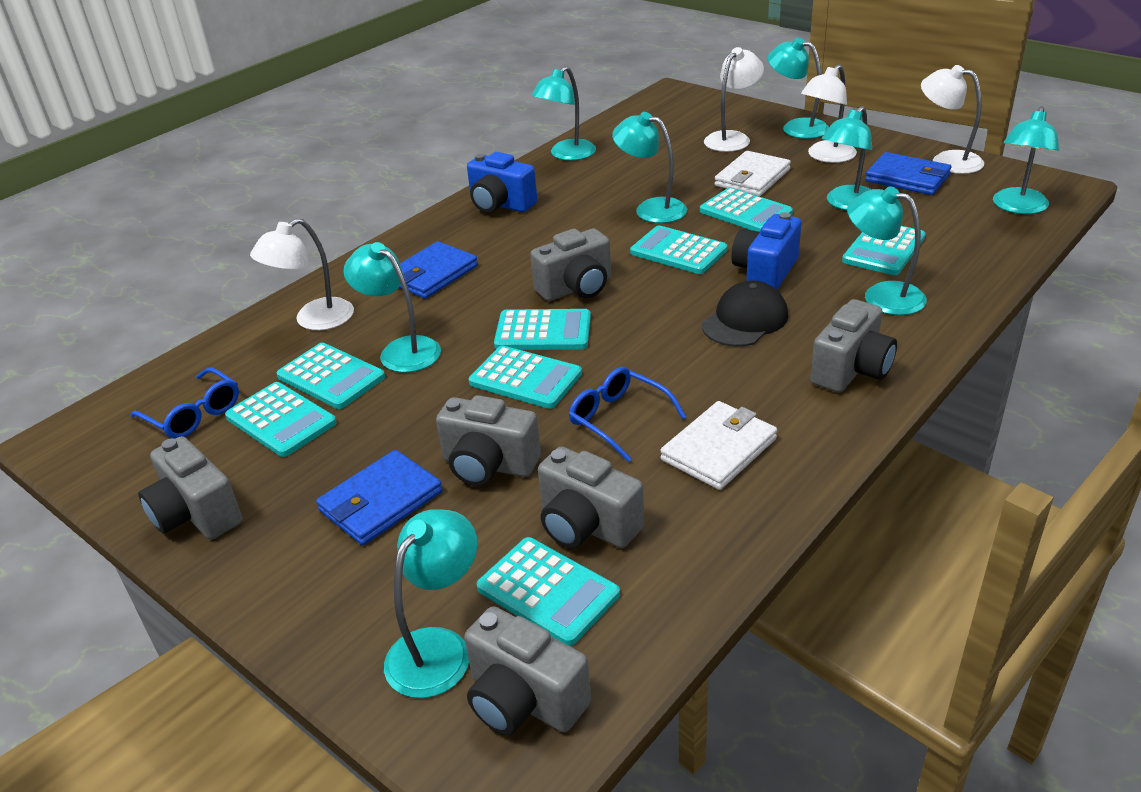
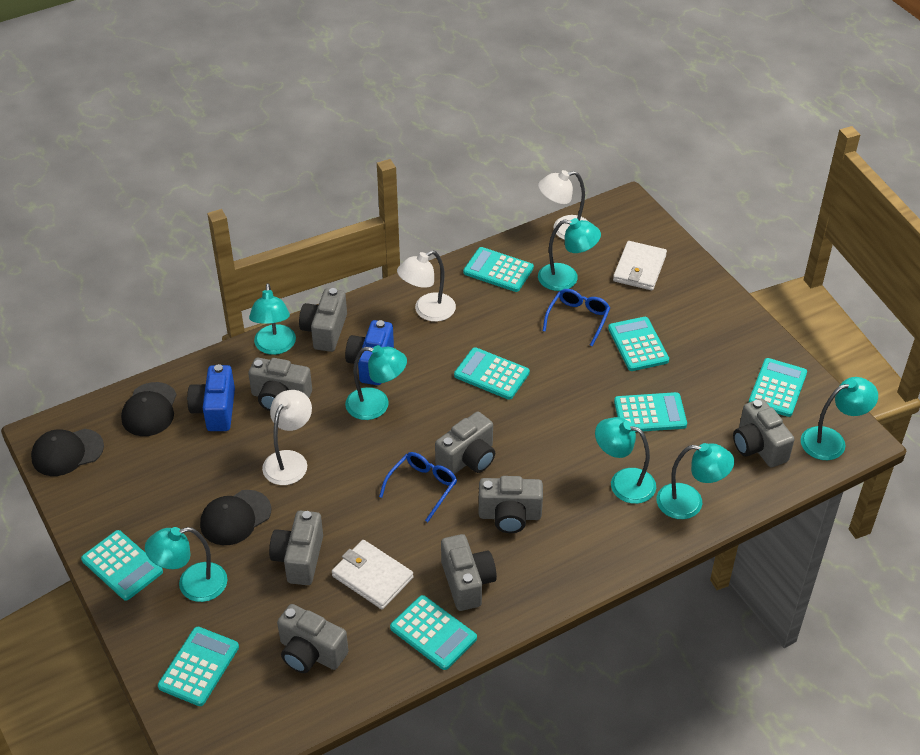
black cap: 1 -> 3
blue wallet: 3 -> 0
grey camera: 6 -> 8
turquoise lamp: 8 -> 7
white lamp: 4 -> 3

(Brief)
Retype the records in full, exactly as given, and omit the pictures.

(Task response)
black cap: 1 -> 3
blue wallet: 3 -> 0
grey camera: 6 -> 8
turquoise lamp: 8 -> 7
white lamp: 4 -> 3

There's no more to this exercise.